Edit difference data:
******************************

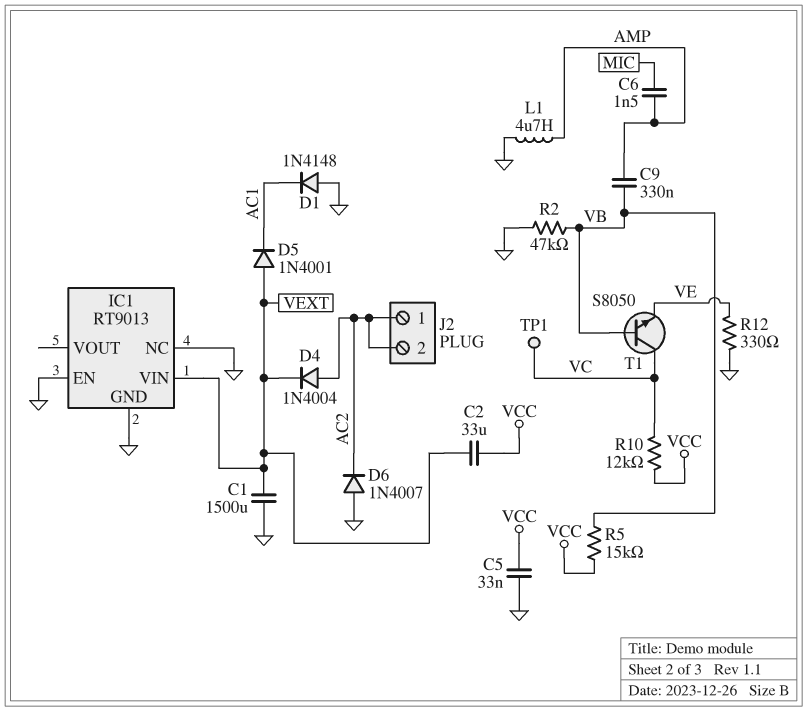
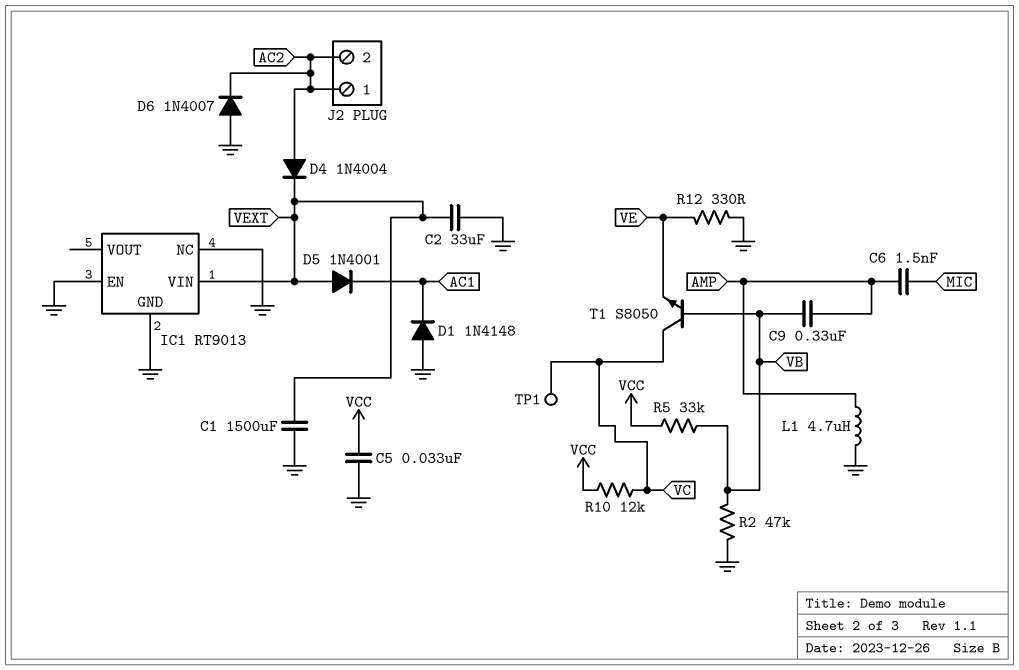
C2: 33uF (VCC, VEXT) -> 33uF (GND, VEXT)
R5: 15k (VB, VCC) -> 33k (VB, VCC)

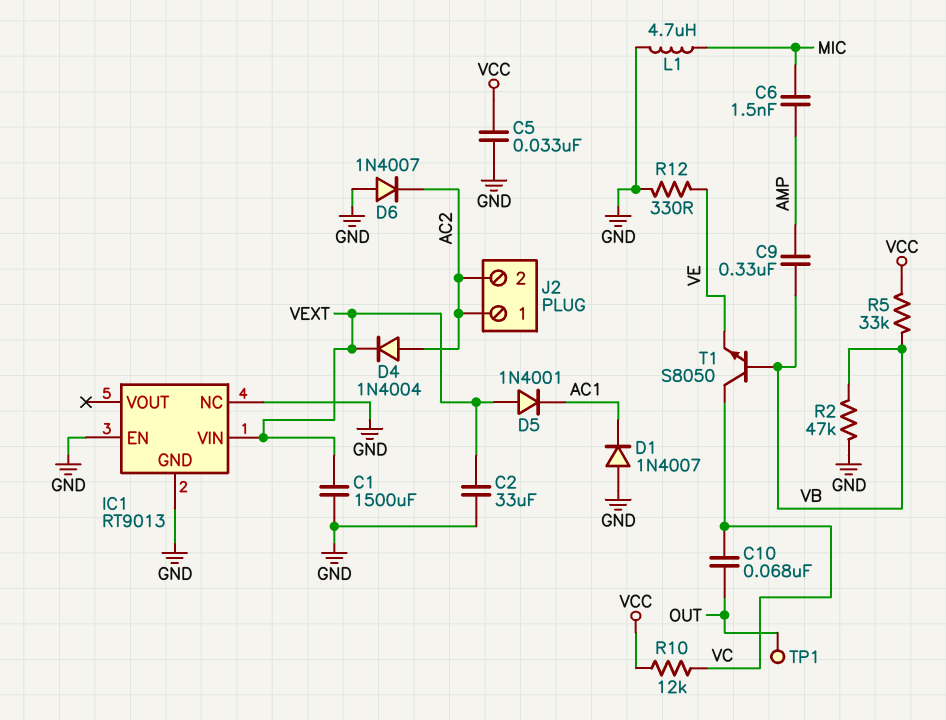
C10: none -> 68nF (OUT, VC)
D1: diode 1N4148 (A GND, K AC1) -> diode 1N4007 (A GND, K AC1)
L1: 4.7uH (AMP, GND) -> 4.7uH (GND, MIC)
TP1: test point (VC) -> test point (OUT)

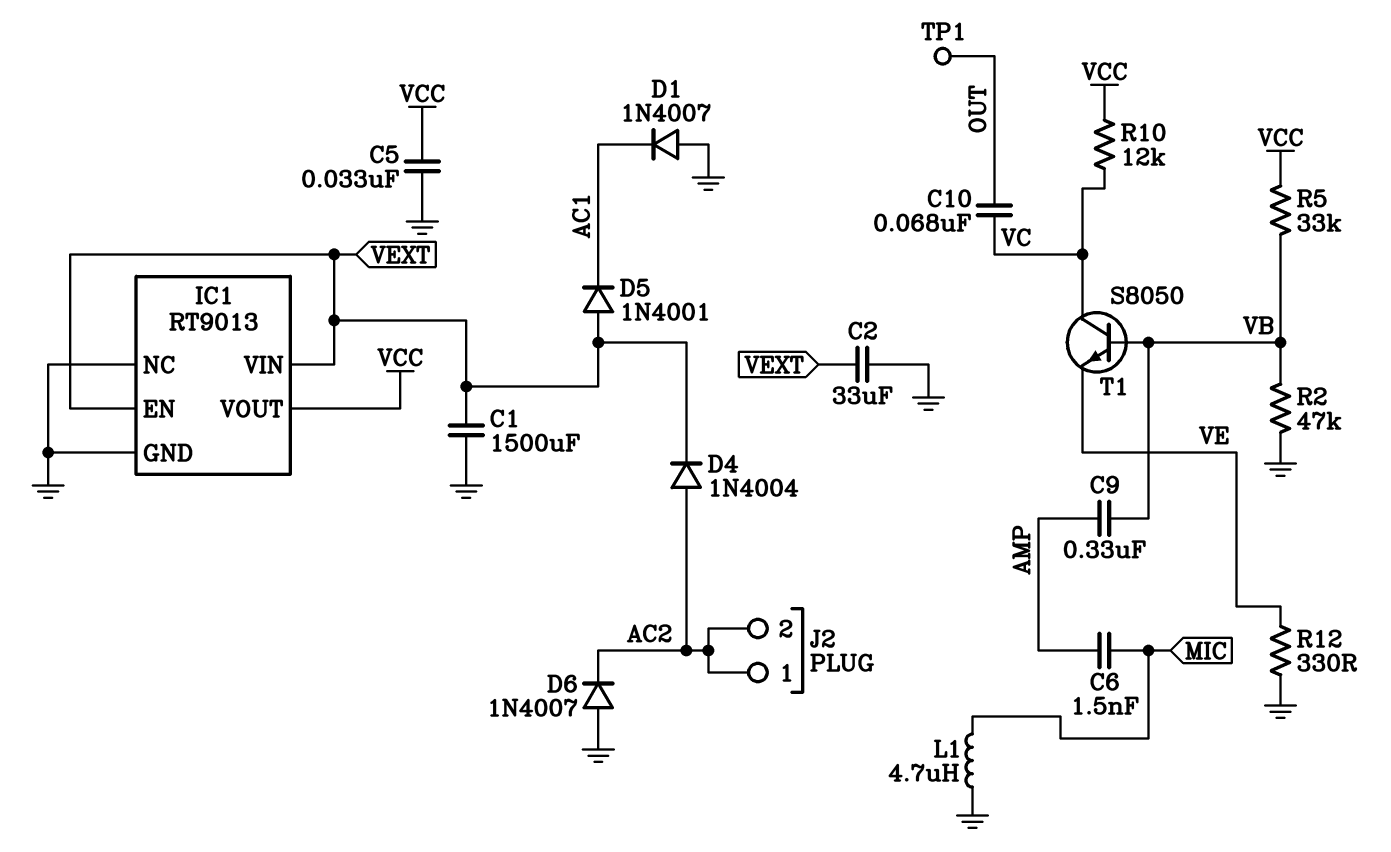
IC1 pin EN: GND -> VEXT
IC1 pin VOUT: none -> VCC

******************************

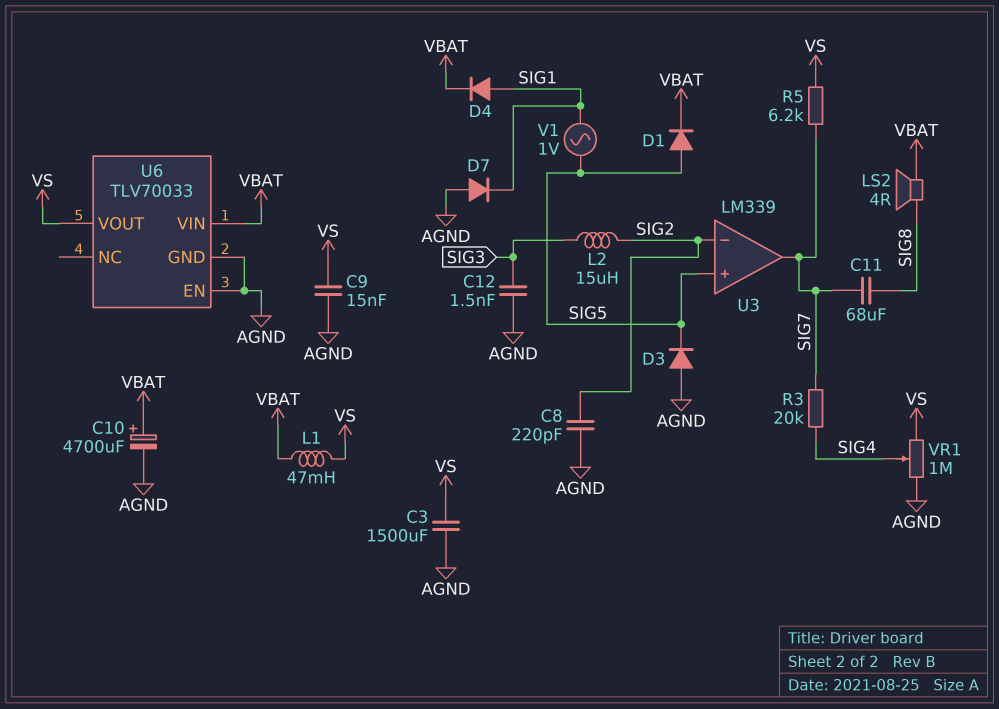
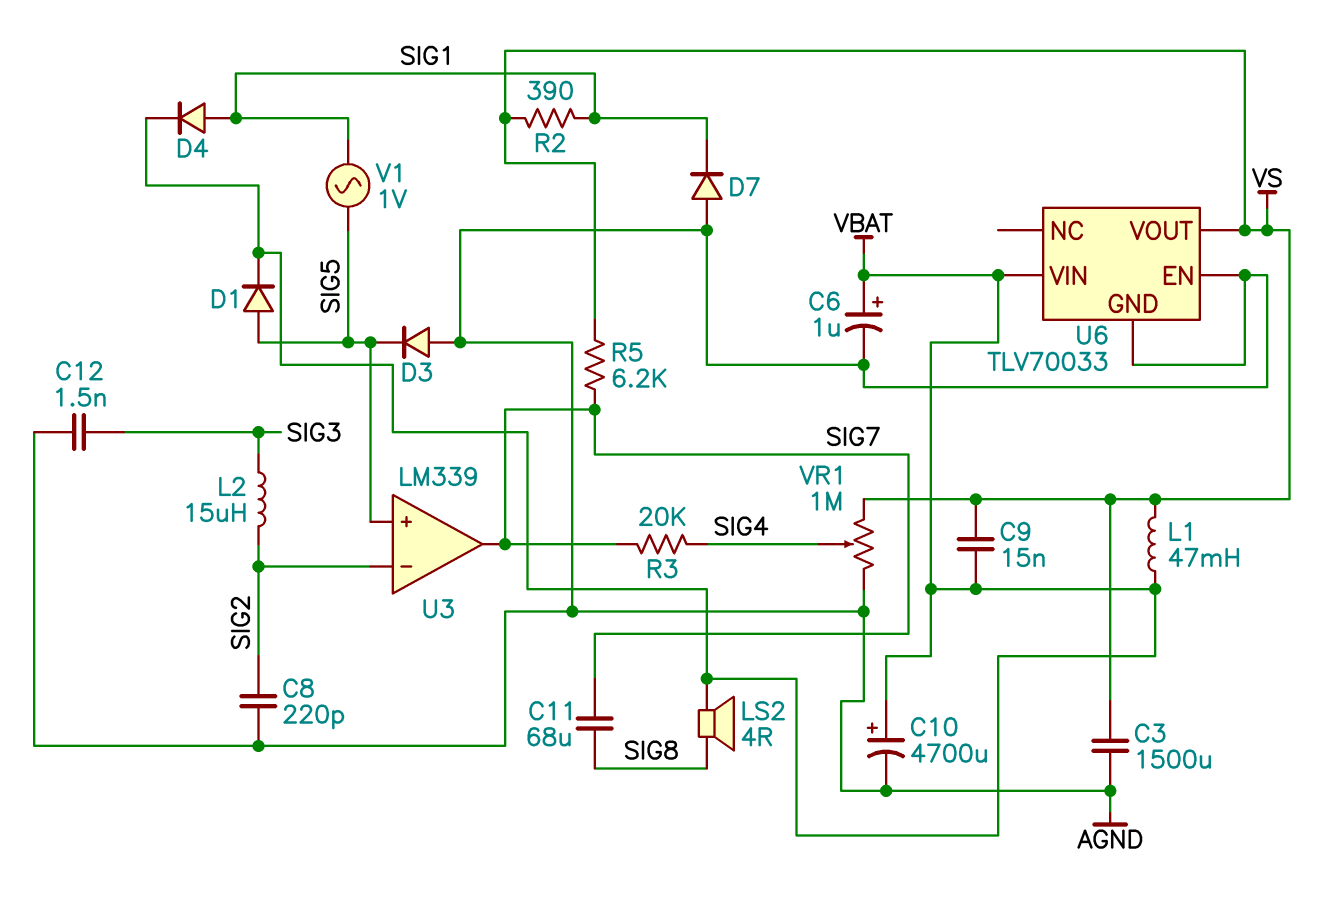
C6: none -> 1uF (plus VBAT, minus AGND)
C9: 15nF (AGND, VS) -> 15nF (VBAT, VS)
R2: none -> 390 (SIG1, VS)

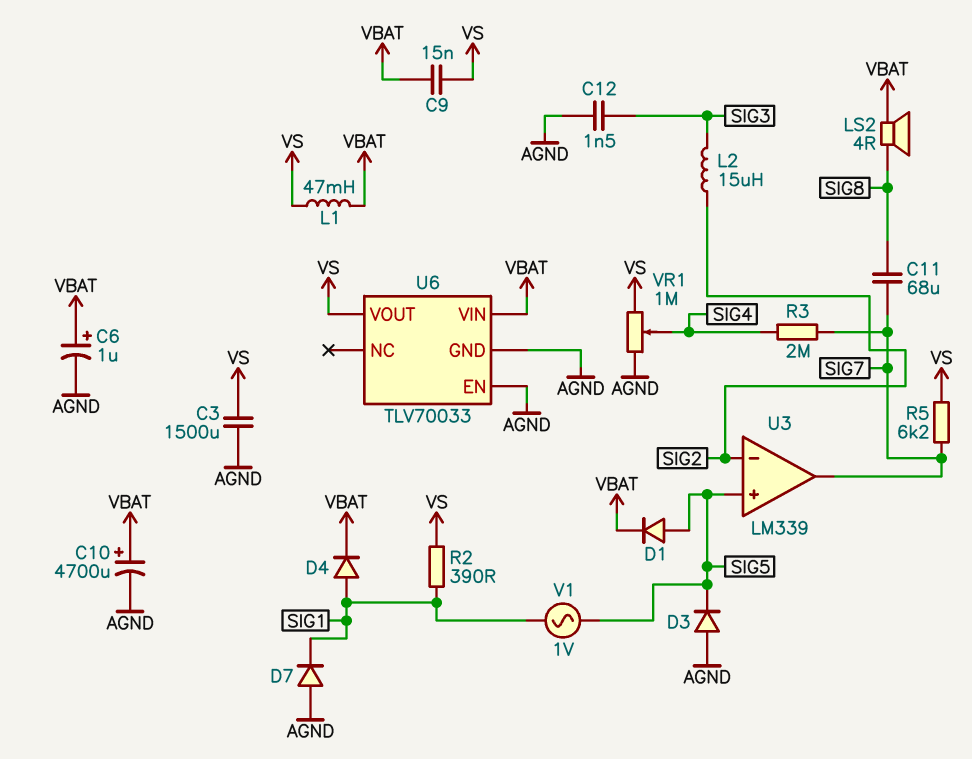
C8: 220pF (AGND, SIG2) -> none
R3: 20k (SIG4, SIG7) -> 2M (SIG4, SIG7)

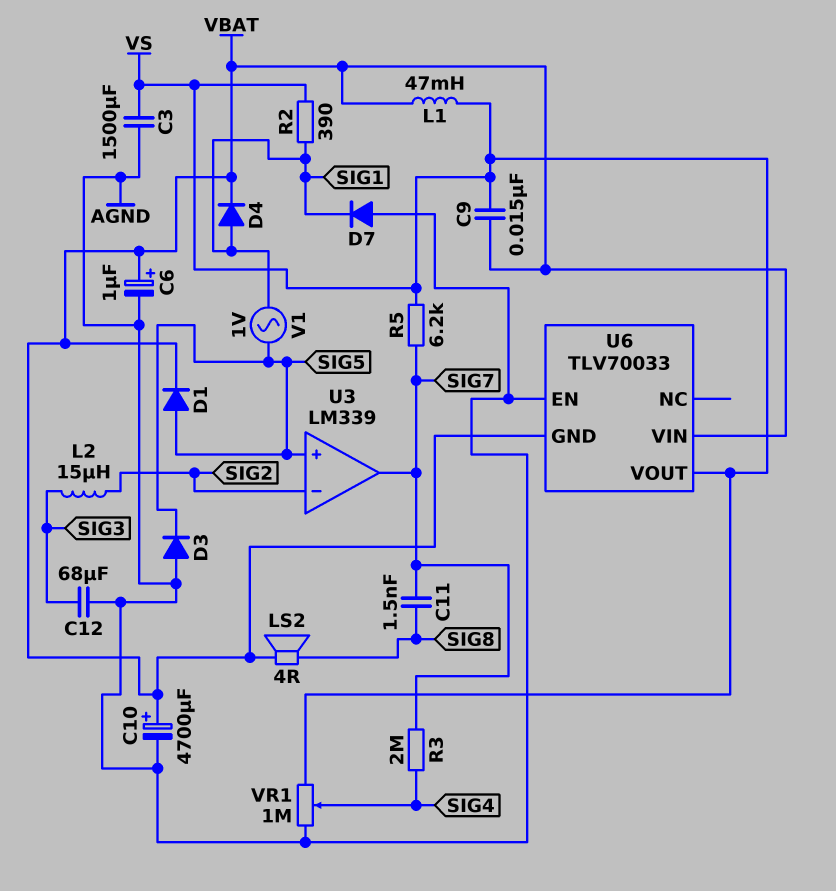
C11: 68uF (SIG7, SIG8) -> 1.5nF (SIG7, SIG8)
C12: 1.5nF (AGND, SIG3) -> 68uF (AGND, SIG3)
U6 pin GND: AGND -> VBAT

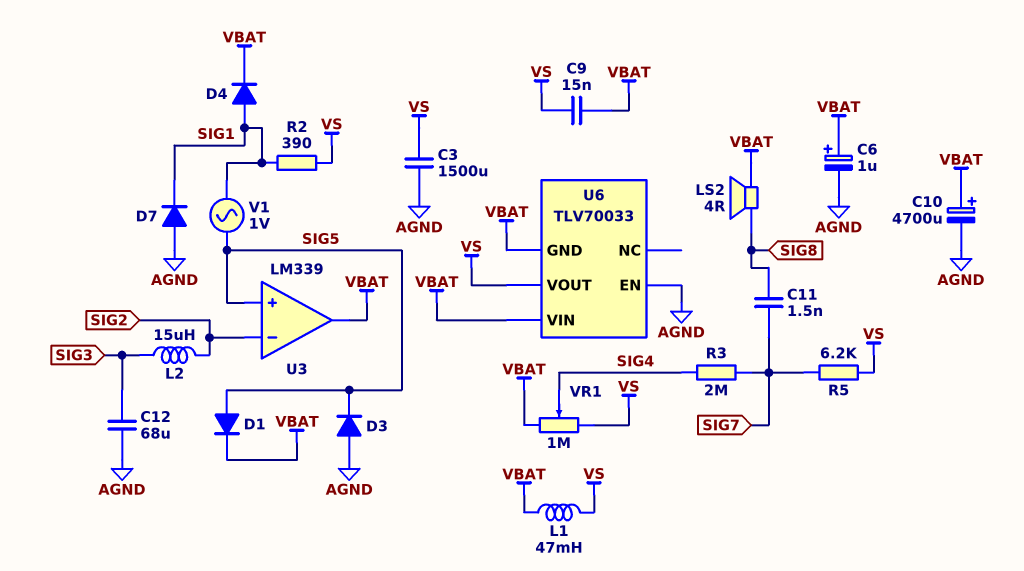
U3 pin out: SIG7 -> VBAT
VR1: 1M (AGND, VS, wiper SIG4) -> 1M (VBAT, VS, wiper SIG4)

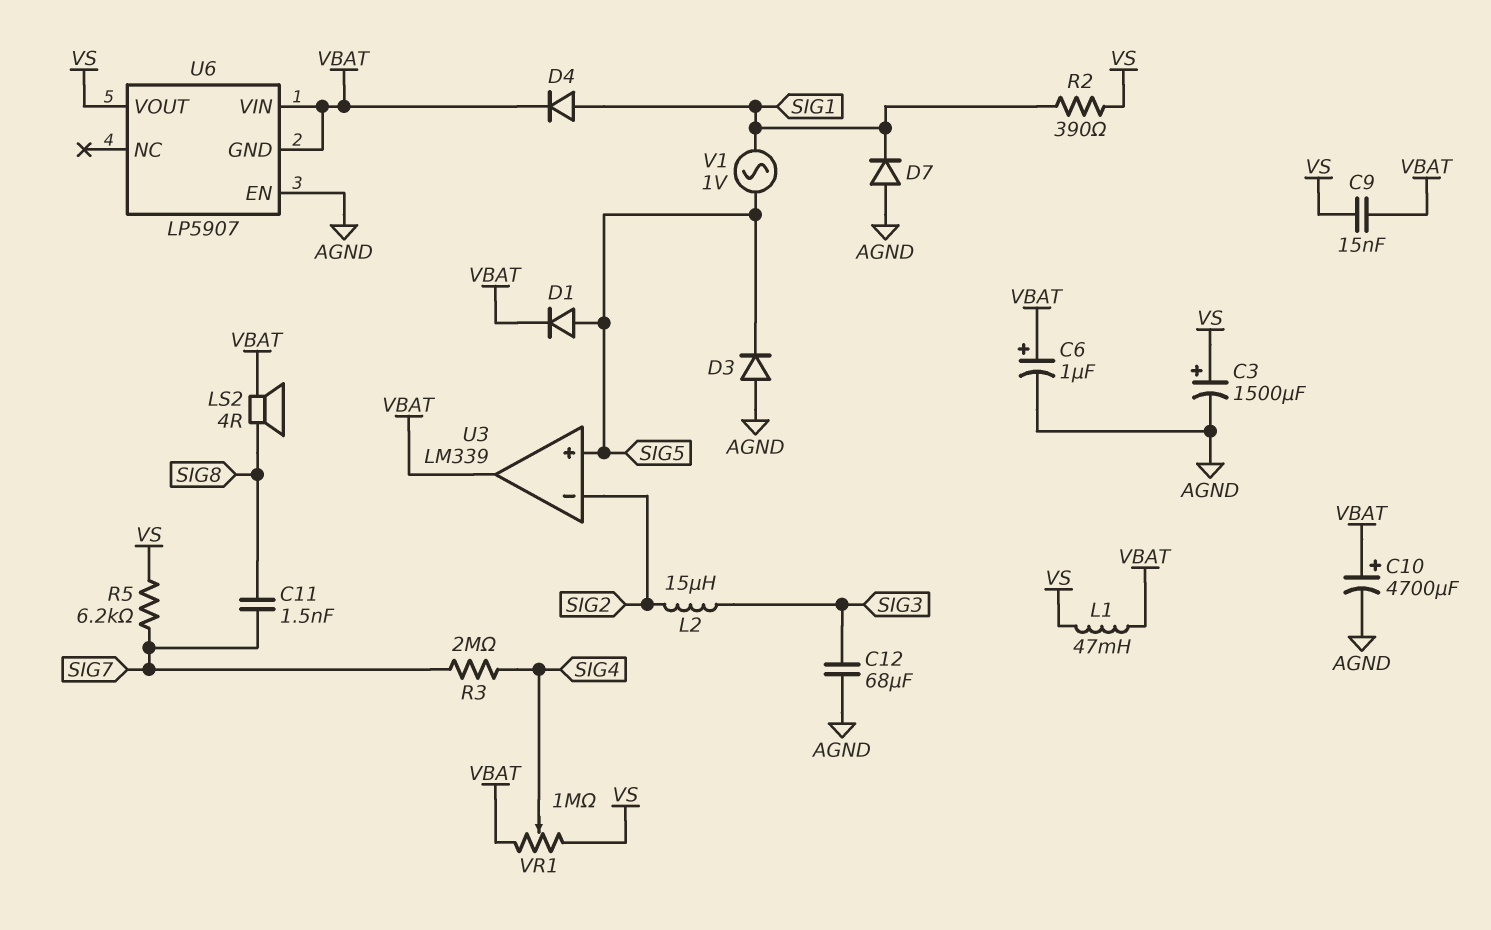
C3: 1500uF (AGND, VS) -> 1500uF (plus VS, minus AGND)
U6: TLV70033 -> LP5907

******************************

WORK REQUIRED —
Once the line with "L1: 4.7uH (AMP, GND) -> 4.7uH (GND, MIC)" is found above, print it and every line after it through the line with "IC1 pin VOUT: none -> VCC", exactly. Pictures stay out.

TASK RESPONSE —
L1: 4.7uH (AMP, GND) -> 4.7uH (GND, MIC)
TP1: test point (VC) -> test point (OUT)

IC1 pin EN: GND -> VEXT
IC1 pin VOUT: none -> VCC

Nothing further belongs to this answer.